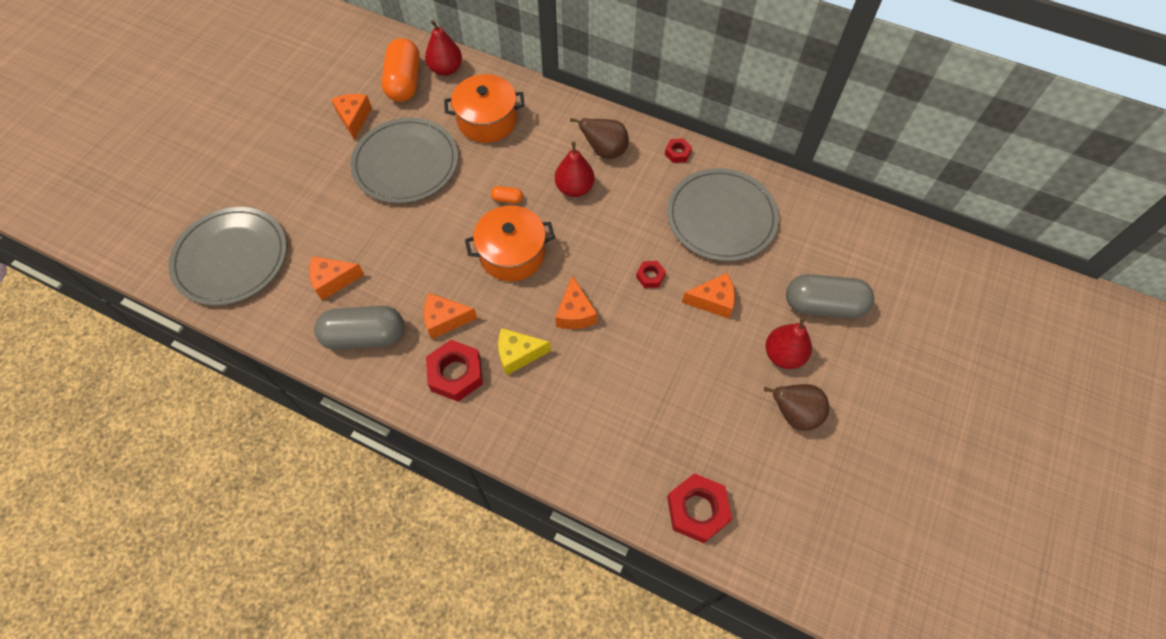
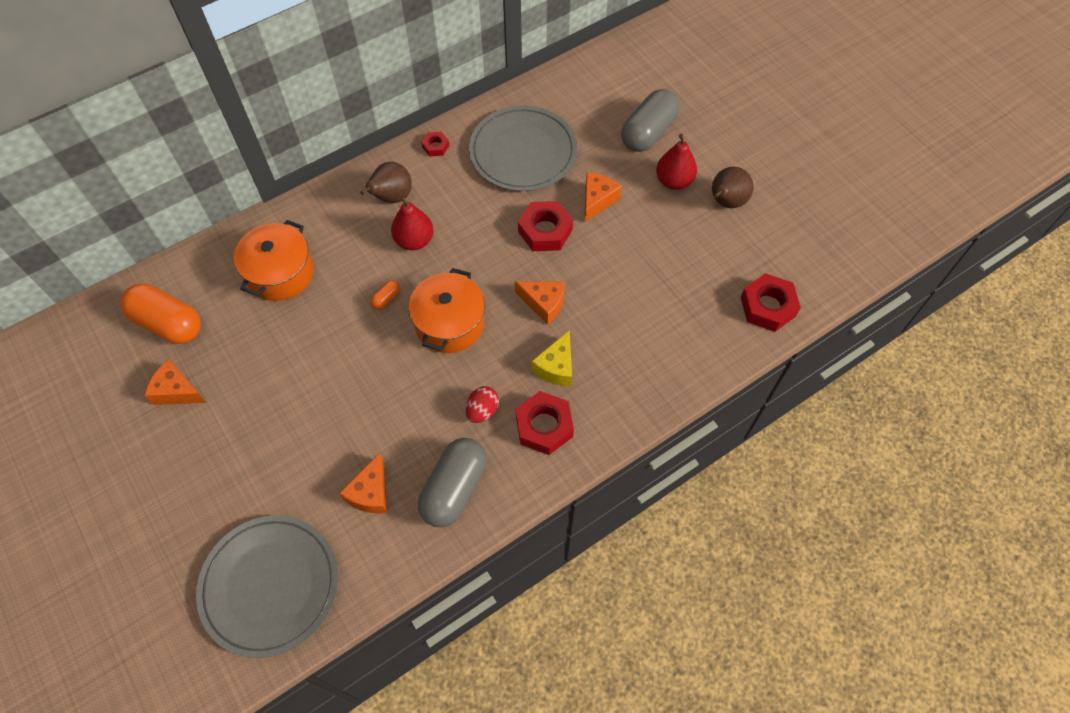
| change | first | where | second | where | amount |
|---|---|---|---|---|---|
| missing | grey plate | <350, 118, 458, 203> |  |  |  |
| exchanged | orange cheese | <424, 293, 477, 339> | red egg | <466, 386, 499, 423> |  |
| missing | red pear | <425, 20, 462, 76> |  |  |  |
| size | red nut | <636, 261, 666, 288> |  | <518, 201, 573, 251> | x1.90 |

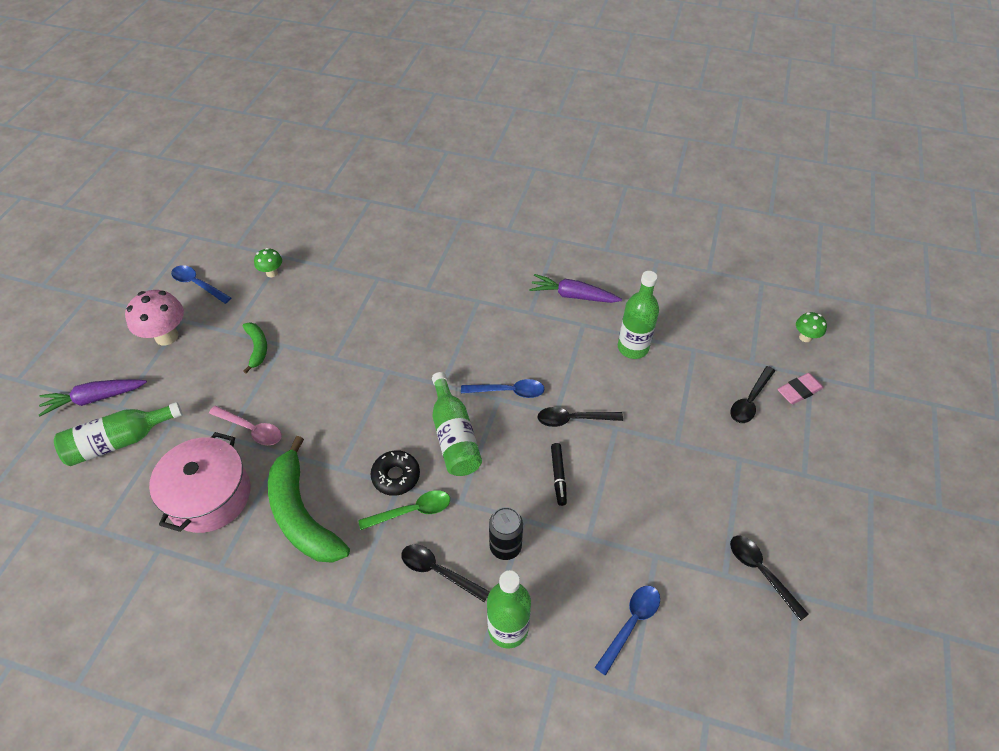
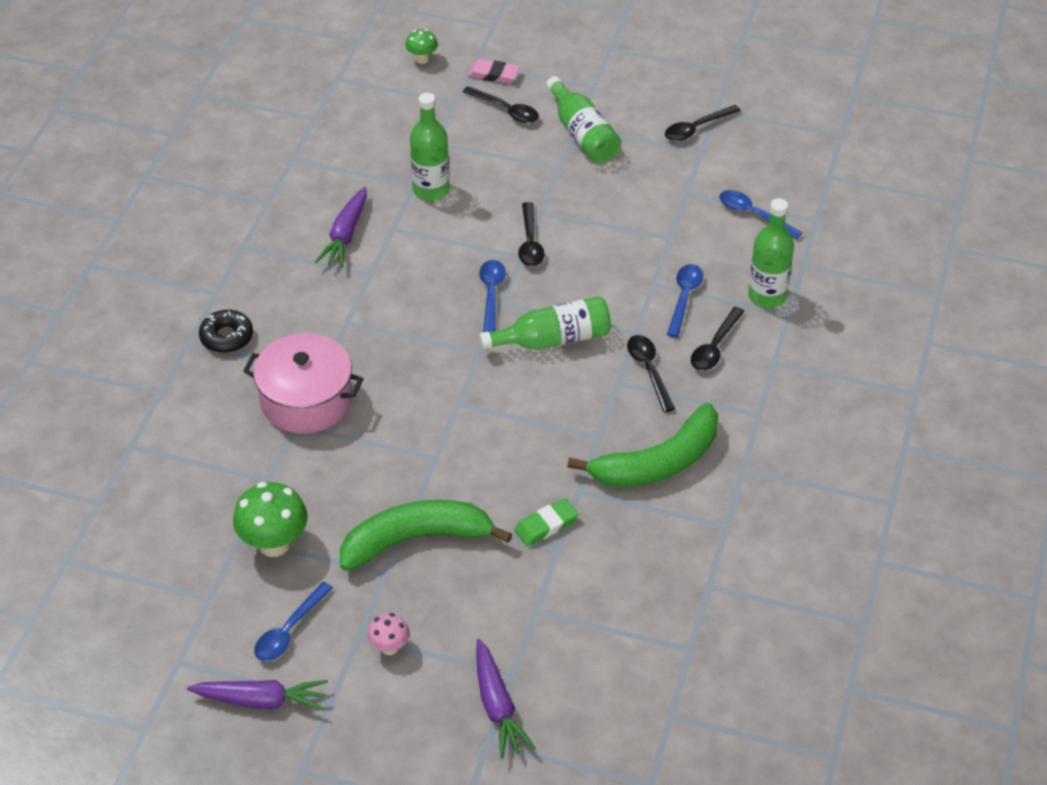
| change | first | where | second | where | amount |
|---|---|---|---|---|---|
| relocated | green bottle | <54, 402, 183, 466> |  | <546, 76, 621, 163> |  |
| size | pink mushroom | <125, 290, 184, 345> |  | <367, 613, 410, 655> | x0.55 |
| relocated | pink pot | <149, 432, 250, 533> |  | <243, 333, 364, 433> |  |
| exchanged | pink spoon | <209, 406, 281, 445> | green eraser | <514, 498, 579, 546> |  |
| size | green banana | <243, 322, 267, 373> |  | <340, 500, 512, 571> | x2.00 |
| size | green mushroom | <254, 248, 282, 277> |  | <233, 482, 308, 557> | x1.83 |
| colour | green spoon | <358, 490, 450, 530> | black spoon | <627, 335, 675, 412> |  |
| relocated | black donut | <371, 450, 420, 496> |  | <199, 310, 253, 353> |  |
| exchanged | black can | <489, 507, 523, 560> | blue spoon | <667, 264, 703, 337> |  |
| missing | black marker | <551, 443, 567, 506> |  |  |  |
| spun | pink eraser | <777, 373, 824, 404> |  | <467, 59, 520, 84> | 45 degrees counterclockwise |
| appeared |  |  | purple carrot | <187, 680, 328, 711> |  |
•••••
> What is being asked
From the entries above, give again exactly the lines running from the line with "missing | grey" to the line with "missing | red"; include both of those lines.

> Your solution
| missing | grey plate | <350, 118, 458, 203> |  |  |  |
| exchanged | orange cheese | <424, 293, 477, 339> | red egg | <466, 386, 499, 423> |  |
| missing | red pear | <425, 20, 462, 76> |  |  |  |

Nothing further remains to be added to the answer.